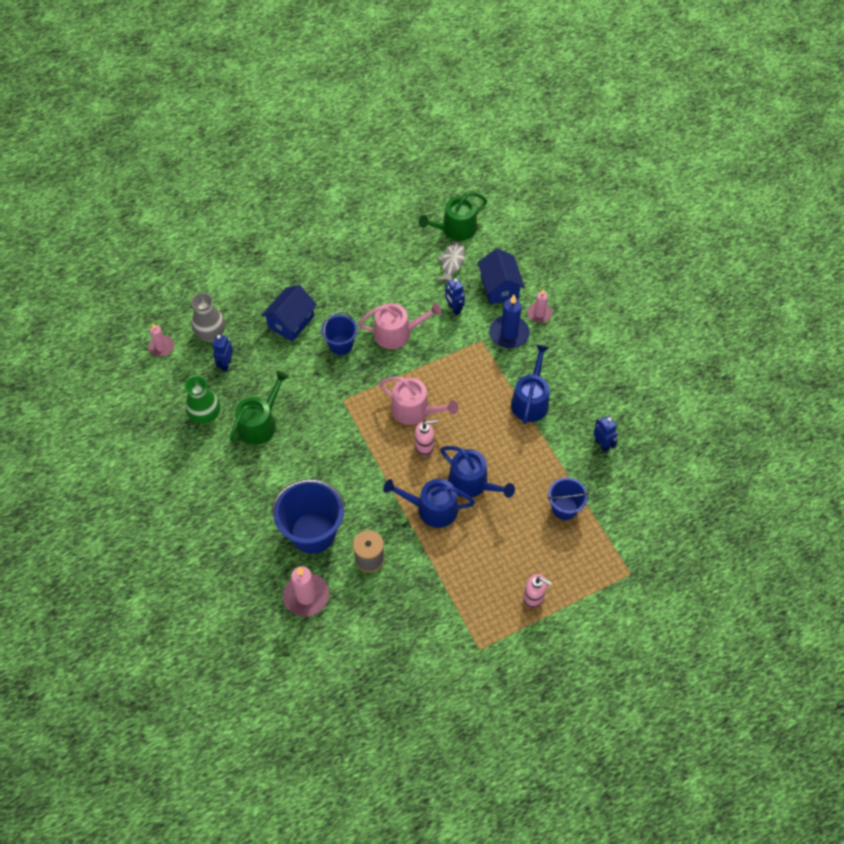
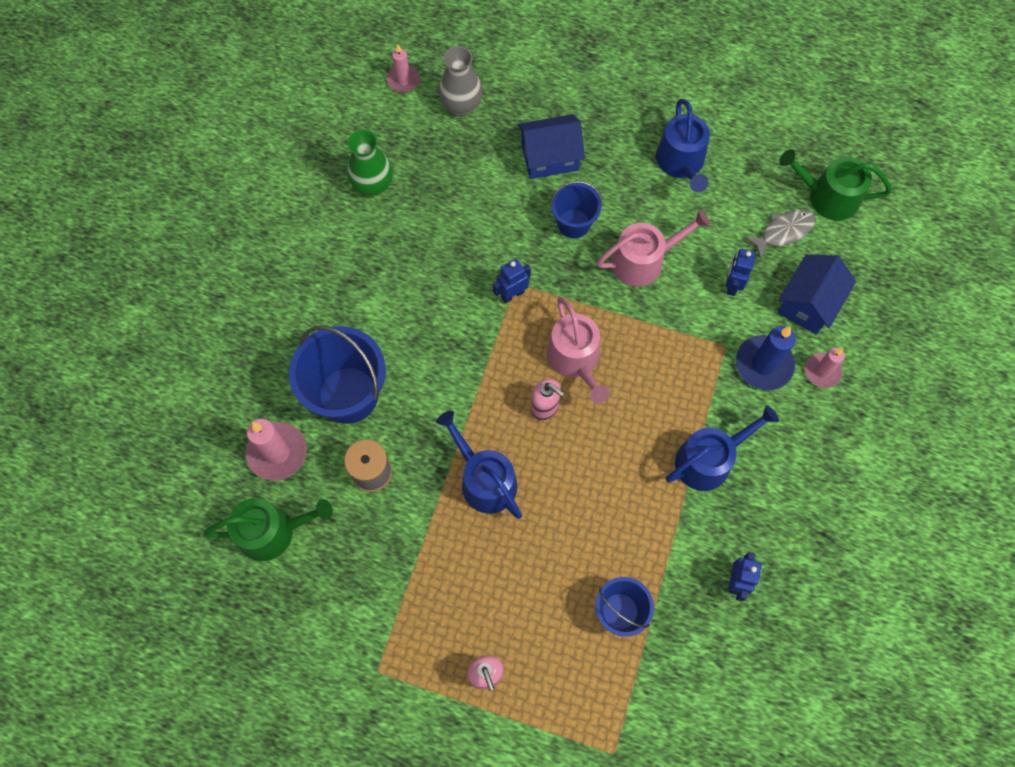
camera: 45 degrees right, 10 degrees up
(226, 364) = (444, 148): blue robot -> blue robot (512, 294)
(260, 423) = (413, 237): green watering can -> green watering can (273, 531)
(397, 333) = (644, 260): pink watering can -> pink watering can turned 60 degrees counterclockwise
(472, 483) = (552, 492): blue watering can -> blue watering can (681, 163)

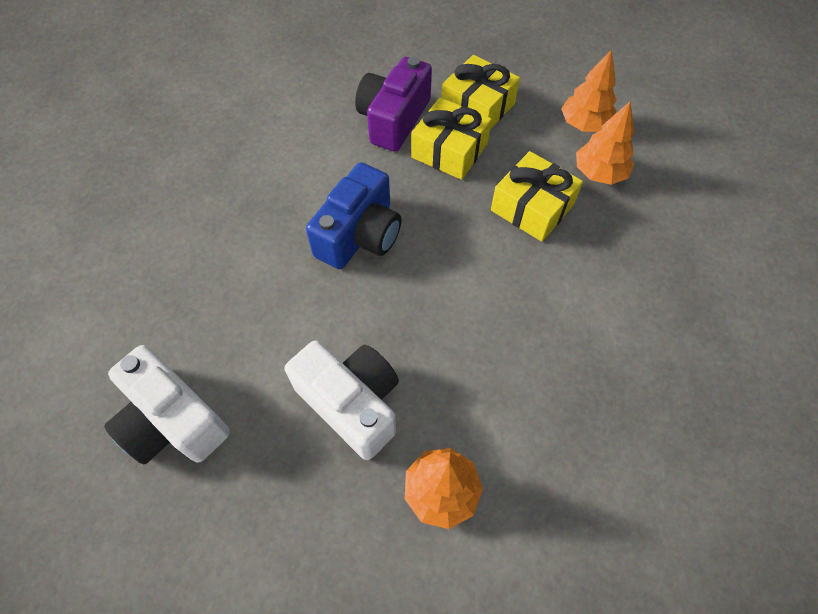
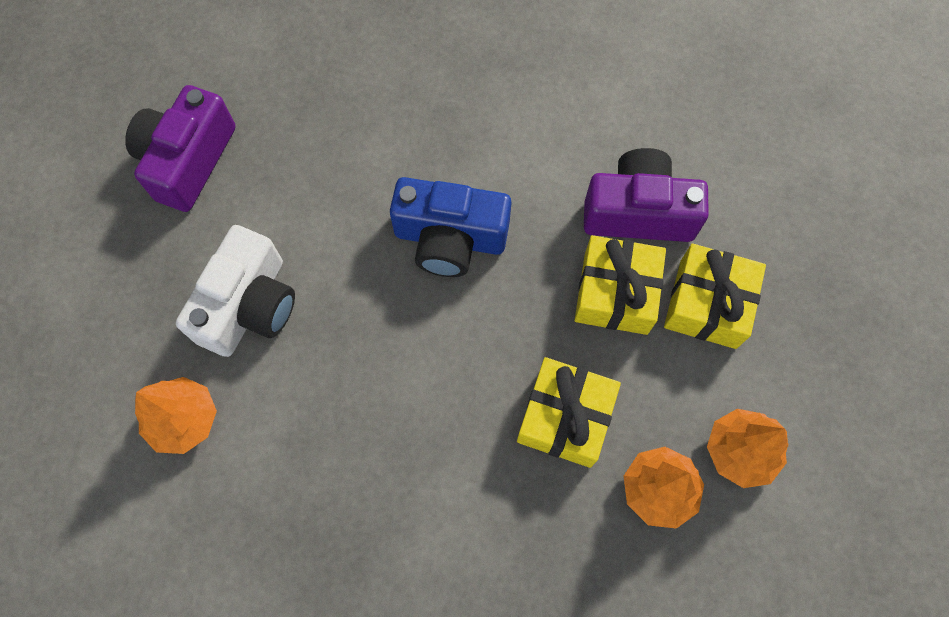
camera: 70 degrees right, 10 degrees up
(173, 421) = (188, 160): white camera -> purple camera

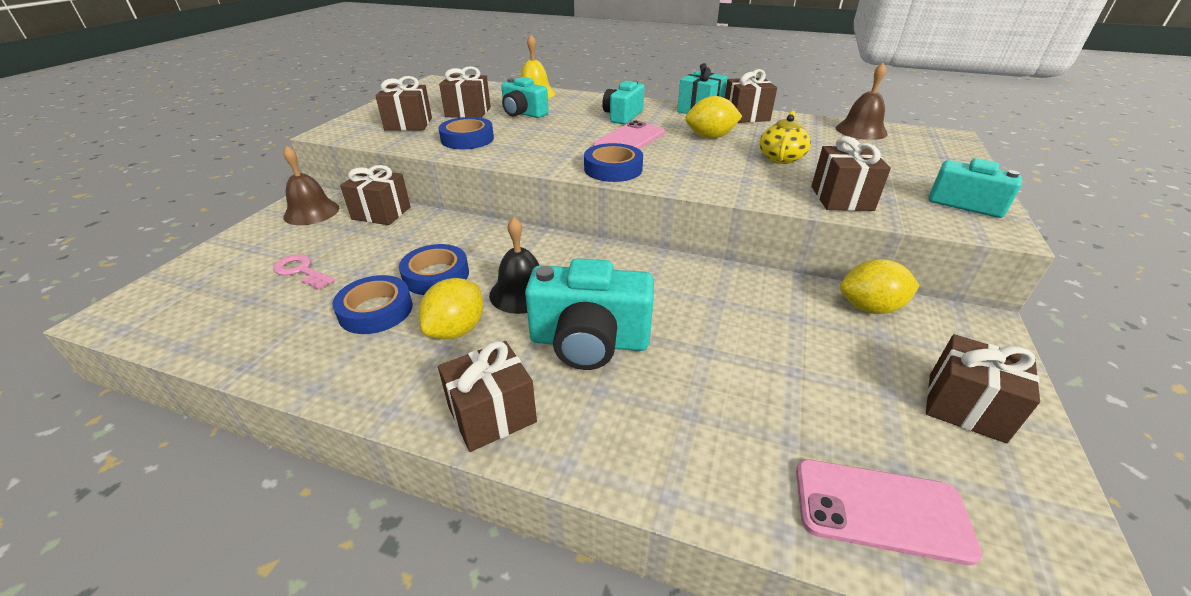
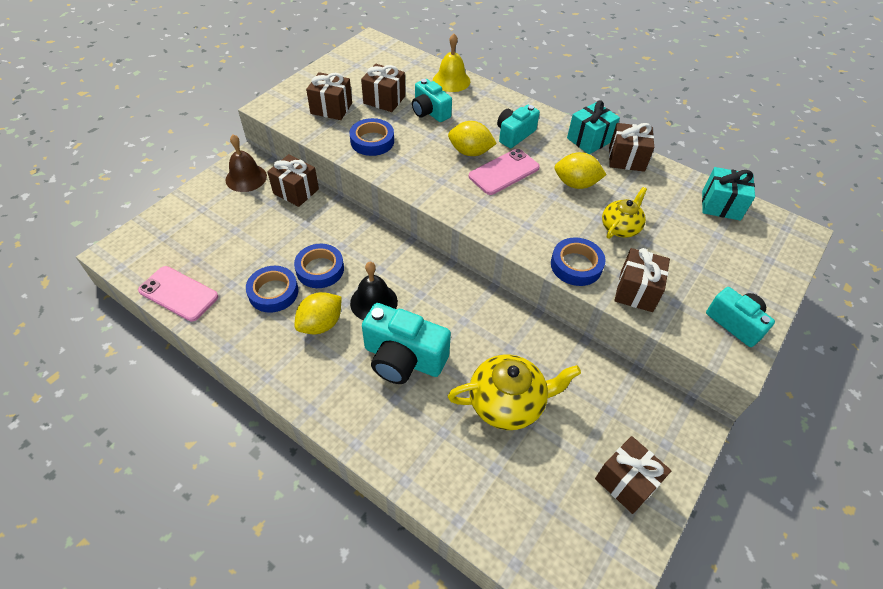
camera: 15 degrees right, 15 degrees up
(301, 271) = (231, 241): pink key -> none
(492, 414) = (324, 397): brown gift -> none
(613, 169) = (472, 209): blue tape -> blue tape (576, 265)
(754, 357) = (508, 403): none -> yellow teapot
(861, 130) = (721, 205): brown bell -> turquoise gift
(870, 308) = (619, 385): yellow lemon -> yellow lemon (470, 152)
(880, 510) = (521, 527): pink phone -> pink phone (178, 293)

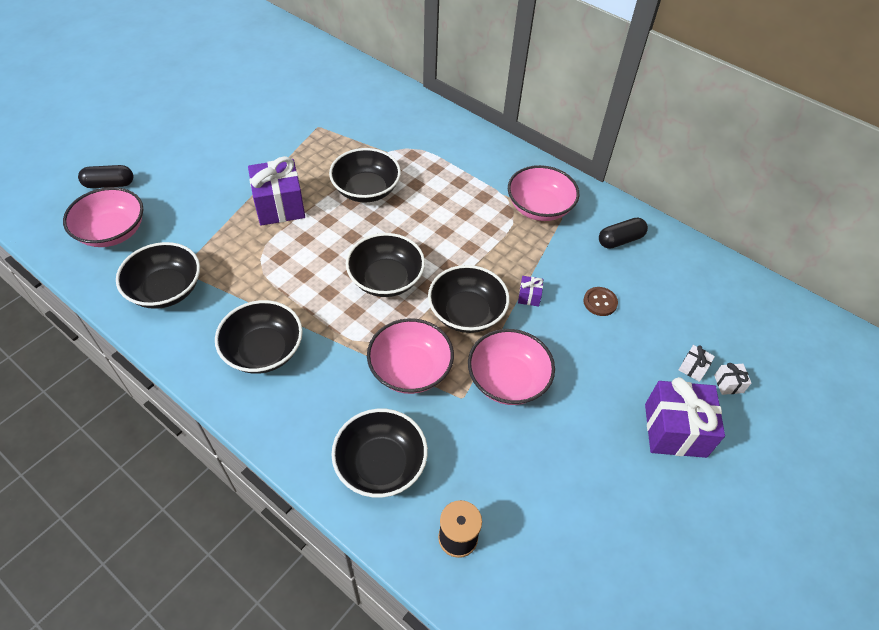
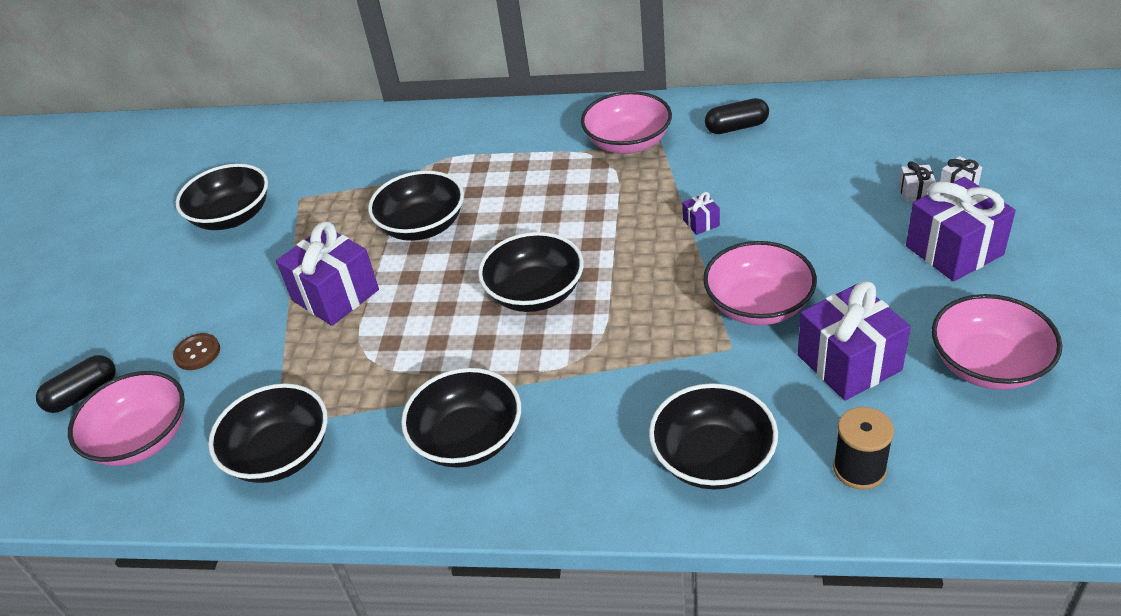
camera: 25 degrees left, 10 degrees down
(410, 369) = (650, 356): pink bowl -> pink bowl (988, 364)
(466, 313) = (654, 273): black bowl -> black bowl (232, 216)
(524, 461) = (849, 362): none -> purple gift
(600, 302) = (774, 188): brown button -> brown button (197, 353)
(620, 240) = (736, 127): black capsule -> black capsule turned 45 degrees clockwise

::::::

[Activity] The expected output is the full material above, unaltered, with pictures removed.

[Exercise solution]
camera: 45 degrees right, 10 degrees up
(226, 364) = (444, 148): blue robot -> blue robot (512, 294)
(260, 423) = (413, 237): green watering can -> green watering can (273, 531)
(397, 333) = (644, 260): pink watering can -> pink watering can turned 60 degrees counterclockwise
(472, 483) = (552, 492): blue watering can -> blue watering can (681, 163)

camera: 70 degrees right, 10 degrees up
(173, 421) = (188, 160): white camera -> purple camera

camera: 15 degrees right, 15 degrees up
(301, 271) = (231, 241): pink key -> none
(492, 414) = (324, 397): brown gift -> none
(613, 169) = (472, 209): blue tape -> blue tape (576, 265)
(754, 357) = (508, 403): none -> yellow teapot
(861, 130) = (721, 205): brown bell -> turquoise gift
(870, 308) = (619, 385): yellow lemon -> yellow lemon (470, 152)
(880, 510) = (521, 527): pink phone -> pink phone (178, 293)

camera: 25 degrees left, 10 degrees down
(410, 369) = (650, 356): pink bowl -> pink bowl (988, 364)
(466, 313) = (654, 273): black bowl -> black bowl (232, 216)
(524, 461) = (849, 362): none -> purple gift
(600, 302) = (774, 188): brown button -> brown button (197, 353)
(620, 240) = (736, 127): black capsule -> black capsule turned 45 degrees clockwise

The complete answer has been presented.